##### DATASET EXTRACT
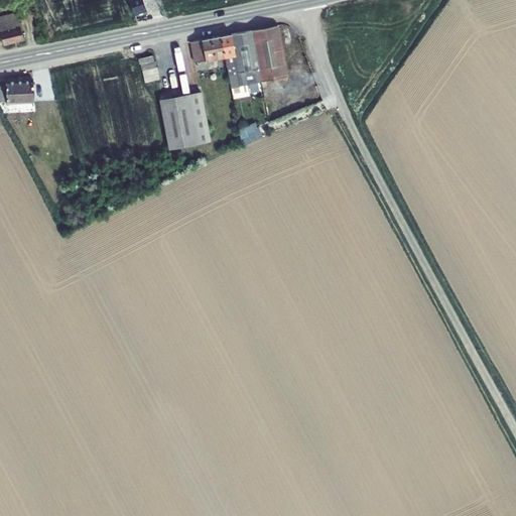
[(128,0),(134,15),(147,10),(143,0),(128,0)]
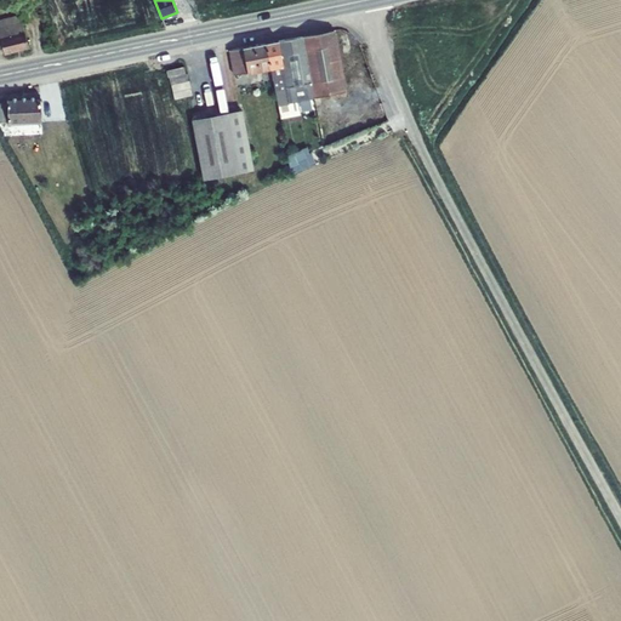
[(0,28),(0,53),(28,47),(22,23),(0,28)]
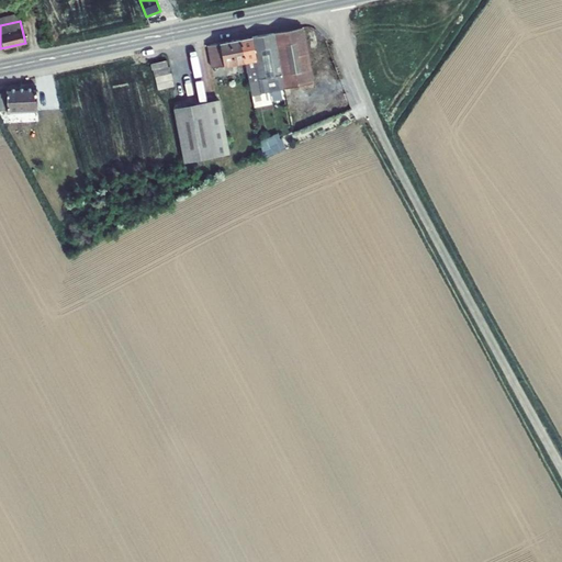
[(303,27),(253,37),(242,40),(245,62),(247,72),(251,94),(313,83),(303,27)]
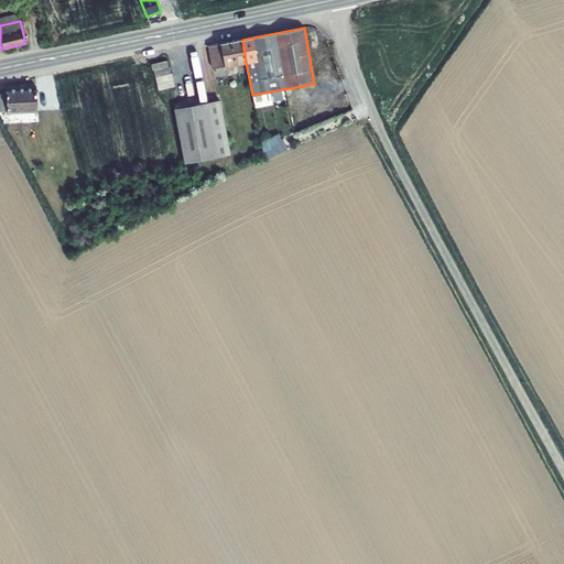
[(242,40),(208,46),(213,68),(246,62),(242,40)]
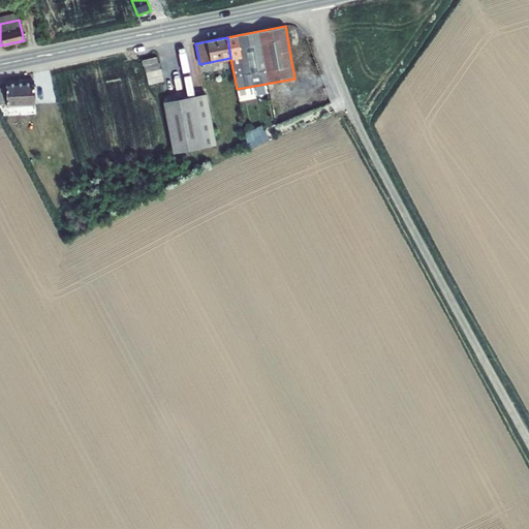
[(34,82),(6,84),(6,88),(0,88),(0,103),(7,103),(7,106),(35,104),(34,82)]
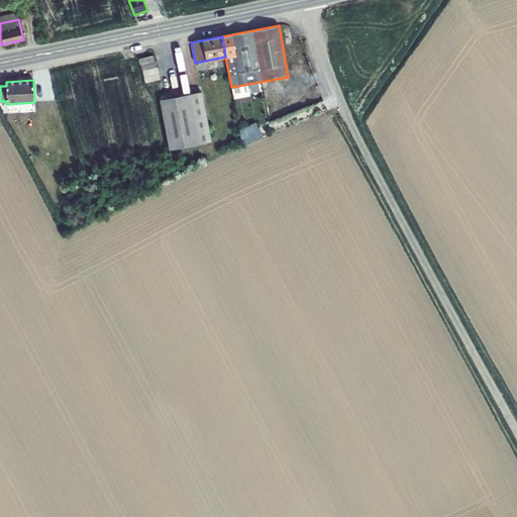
[(201,92),(161,100),(170,149),(210,142),(201,92)]
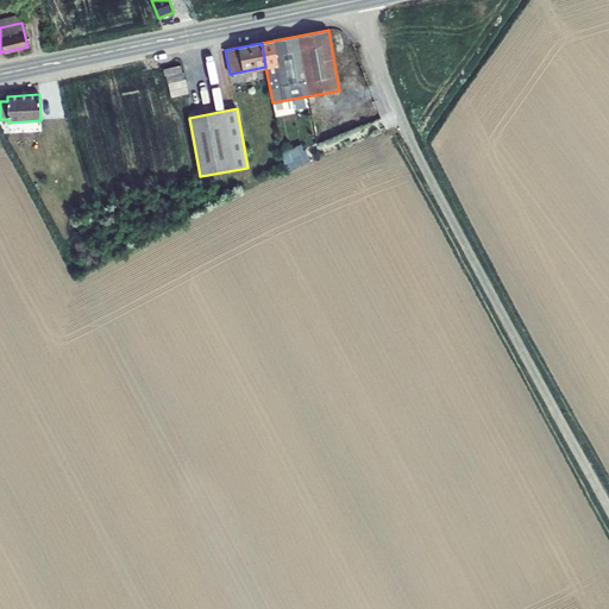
[(301,151),(283,158),(284,168),(303,161),(301,151)]
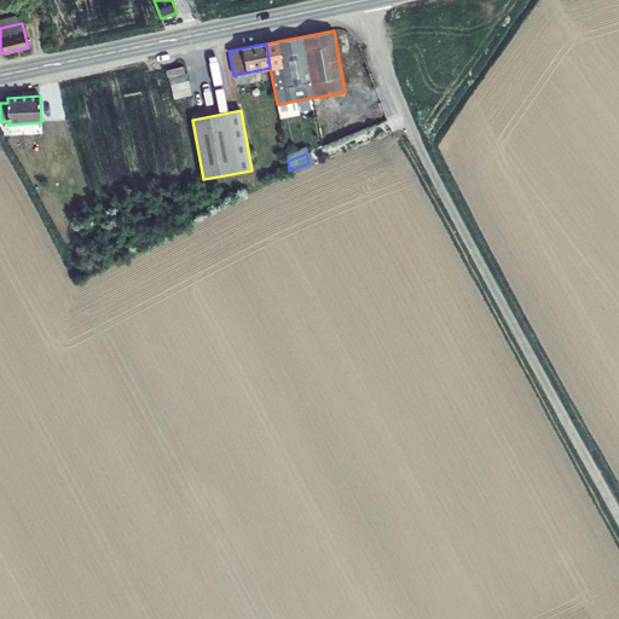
All buildings are outlined.
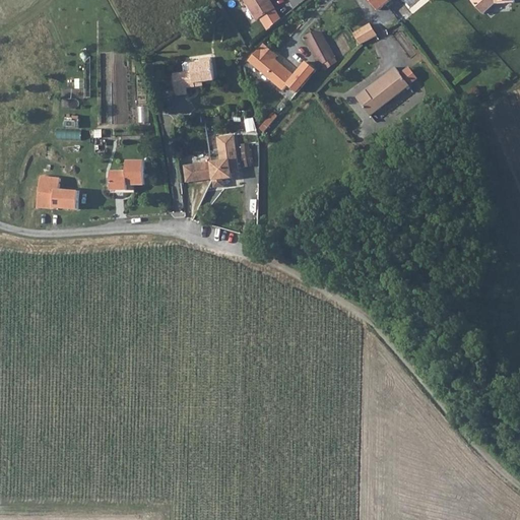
[(241,0),(255,21),(271,11),(263,0),(241,0)]
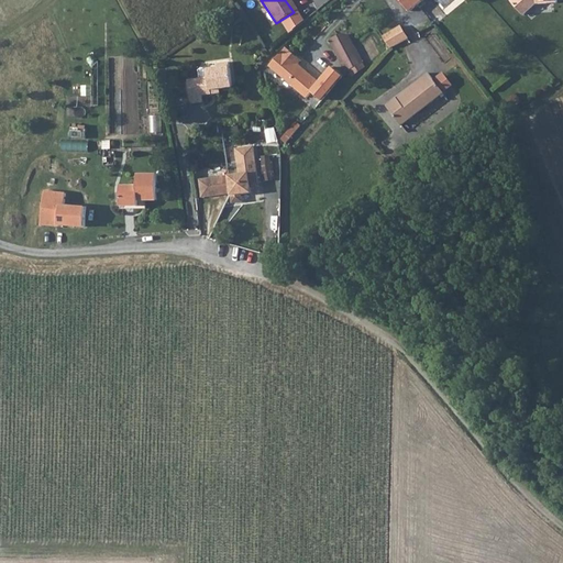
[(398,0),(409,12),(423,0),(398,0)]
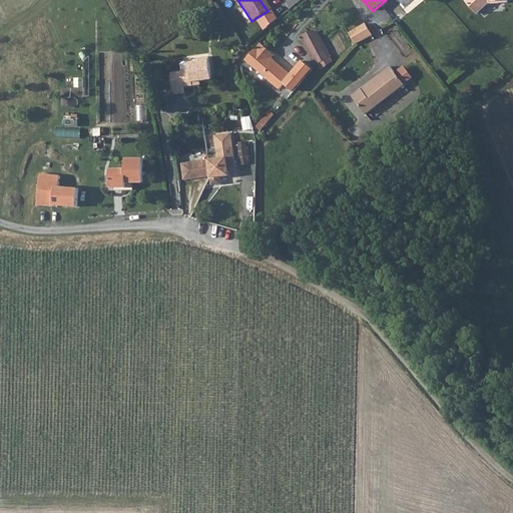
[(466,0),(465,1),(476,13),(488,3),(507,2),(507,0),(466,0)]
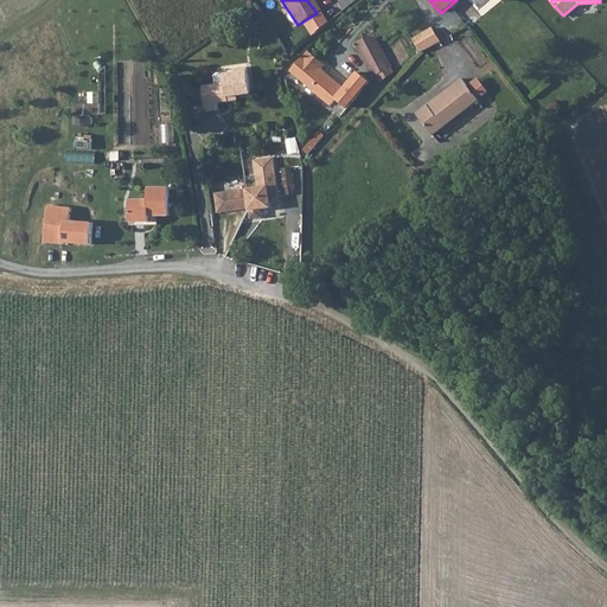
[(430,30),(413,39),(421,52),(439,43),(430,30)]
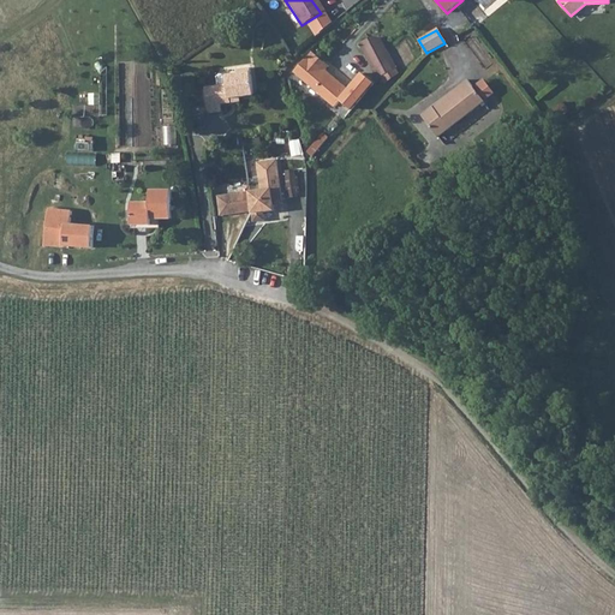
[(359,43),(378,79),(396,69),(382,40),(380,39),(377,37),(374,36),(359,43)]
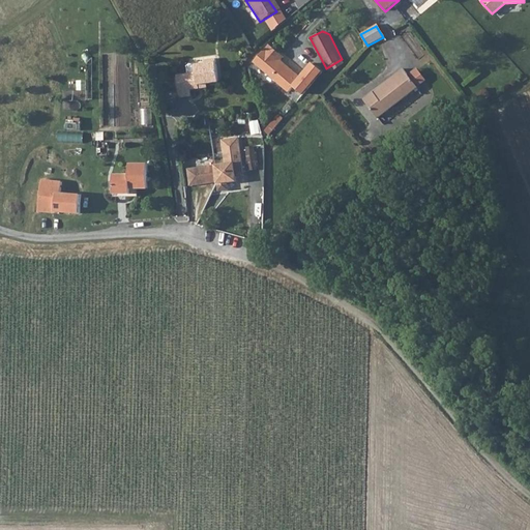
[(294,87),(302,94),(322,72),(312,64),(300,78),(280,60),(283,57),(269,45),(264,50),(263,50),(254,61),(289,92),(294,87)]
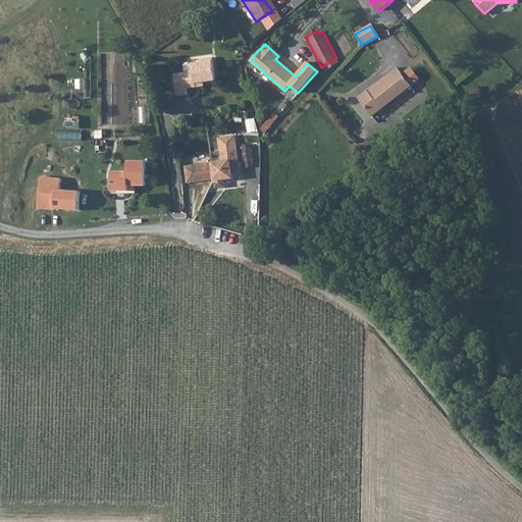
[(186,74),(186,72),(174,73),(176,96),(188,94),(188,87),(195,87),(195,83),(204,82),(215,81),(212,57),(201,59),(201,62),(192,63),(193,73),(186,74)]
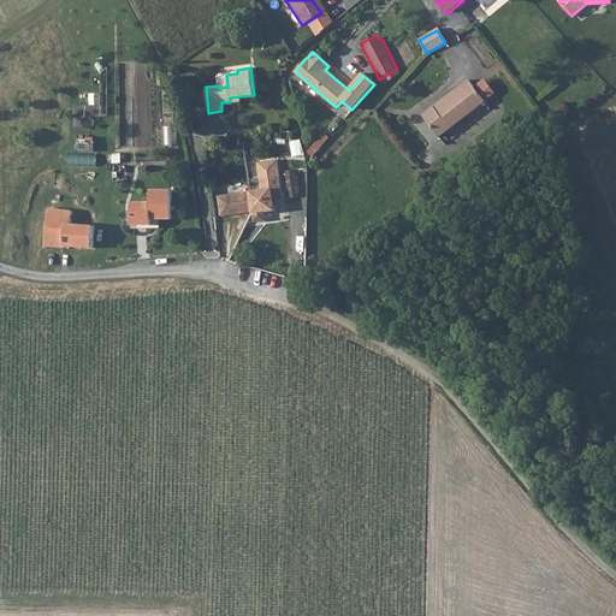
[(226,75),(218,76),(219,86),(219,88),(227,87),(226,75)]
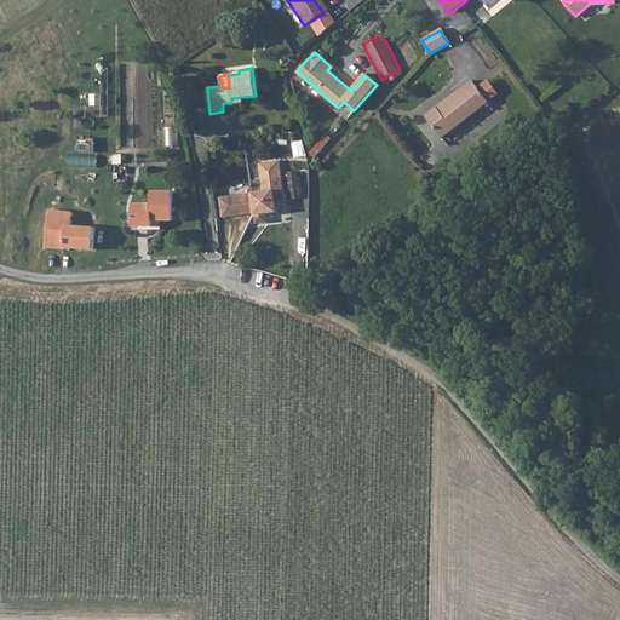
[(440,112),(437,108),(425,116),(442,139),(489,103),(472,81),(459,90),(461,93),(440,112)]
##########
**WORK ORDER:**
Between and including the line with "[(430,30),(413,39),(421,52),(439,43),(430,30)]" and the line with "[(226,75),(218,76),(219,86),(219,88),(227,87),(226,75)]", repeat every line exactly as it appears above, with pictures left out.

**SOLUTION FOR THIS EXERCISE:**
[(430,30),(413,39),(421,52),(439,43),(430,30)]
[(359,43),(378,79),(396,69),(382,40),(380,39),(377,37),(374,36),(359,43)]
[(294,87),(302,94),(322,72),(312,64),(300,78),(280,60),(283,57),(269,45),(264,50),(263,50),(254,61),(289,92),(294,87)]
[(186,74),(186,72),(174,73),(176,96),(188,94),(188,87),(195,87),(195,83),(204,82),(215,81),(212,57),(201,59),(201,62),(192,63),(193,73),(186,74)]
[(226,75),(218,76),(219,86),(219,88),(227,87),(226,75)]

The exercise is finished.